Your objective:
Write out the entries exactly, pictures excluded.
Records provided Block Start
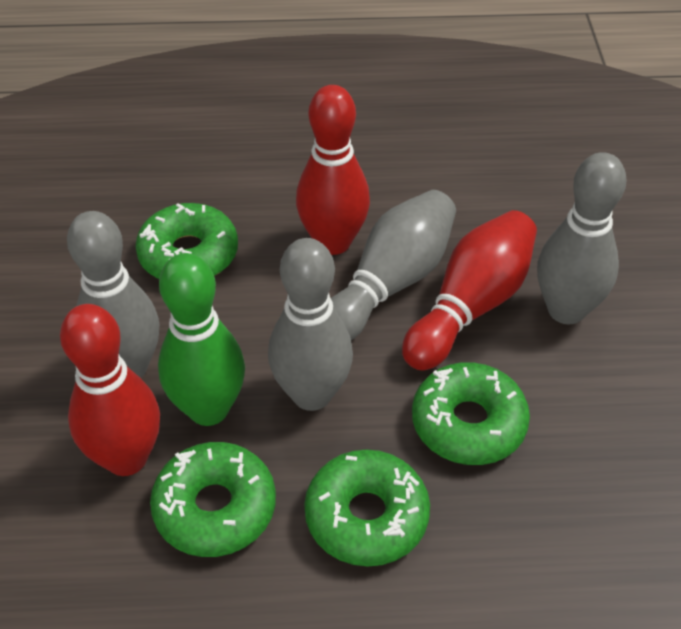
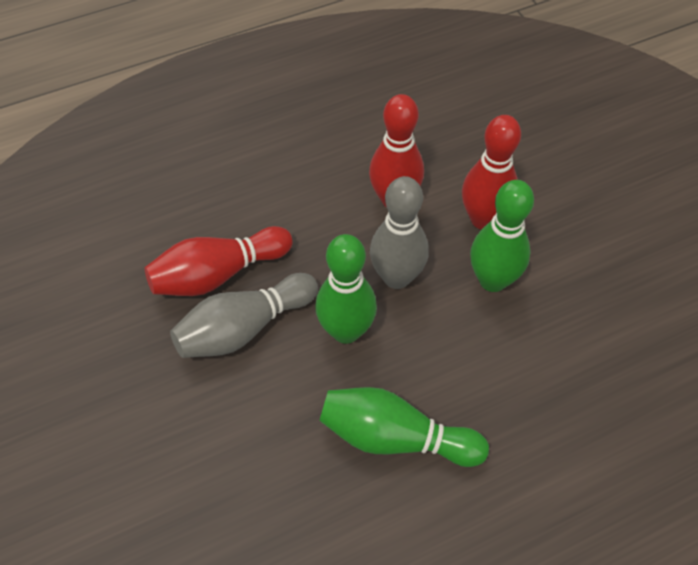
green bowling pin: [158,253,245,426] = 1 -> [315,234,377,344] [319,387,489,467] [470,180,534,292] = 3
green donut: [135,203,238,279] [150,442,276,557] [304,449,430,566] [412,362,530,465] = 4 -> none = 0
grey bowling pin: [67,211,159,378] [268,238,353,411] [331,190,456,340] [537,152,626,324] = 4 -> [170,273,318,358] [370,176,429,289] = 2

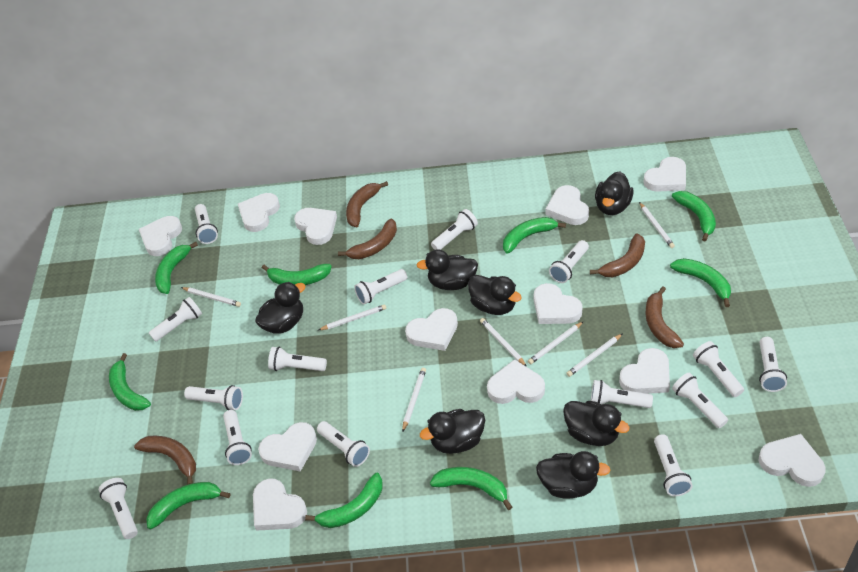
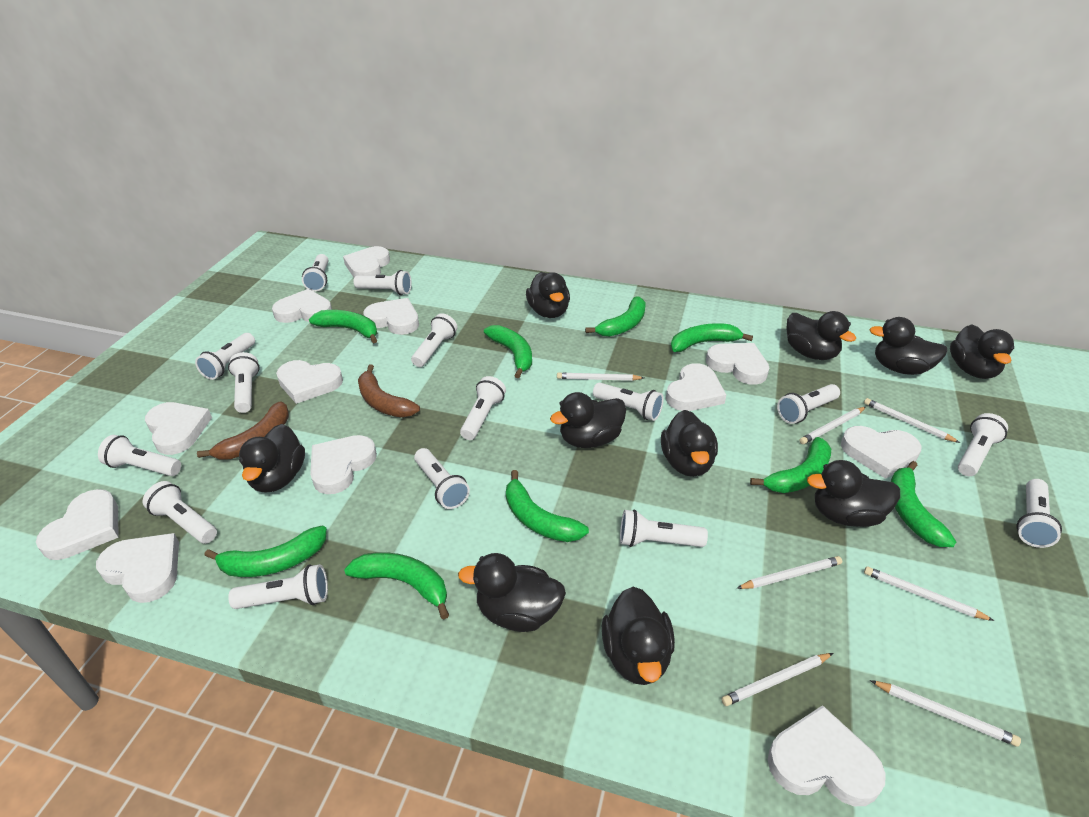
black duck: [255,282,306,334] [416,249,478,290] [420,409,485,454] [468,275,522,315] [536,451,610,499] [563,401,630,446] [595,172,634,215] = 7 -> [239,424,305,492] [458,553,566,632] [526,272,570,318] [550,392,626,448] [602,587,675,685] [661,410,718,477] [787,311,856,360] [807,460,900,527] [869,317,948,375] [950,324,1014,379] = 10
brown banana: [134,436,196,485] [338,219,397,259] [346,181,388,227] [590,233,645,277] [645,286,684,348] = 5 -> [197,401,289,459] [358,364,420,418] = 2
Records provided Block End
Exercise result:
green bowling pin: [158,253,245,426] = 1 -> [315,234,377,344] [319,387,489,467] [470,180,534,292] = 3
green donut: [135,203,238,279] [150,442,276,557] [304,449,430,566] [412,362,530,465] = 4 -> none = 0
grey bowling pin: [67,211,159,378] [268,238,353,411] [331,190,456,340] [537,152,626,324] = 4 -> [170,273,318,358] [370,176,429,289] = 2

black duck: [255,282,306,334] [416,249,478,290] [420,409,485,454] [468,275,522,315] [536,451,610,499] [563,401,630,446] [595,172,634,215] = 7 -> [239,424,305,492] [458,553,566,632] [526,272,570,318] [550,392,626,448] [602,587,675,685] [661,410,718,477] [787,311,856,360] [807,460,900,527] [869,317,948,375] [950,324,1014,379] = 10
brown banana: [134,436,196,485] [338,219,397,259] [346,181,388,227] [590,233,645,277] [645,286,684,348] = 5 -> [197,401,289,459] [358,364,420,418] = 2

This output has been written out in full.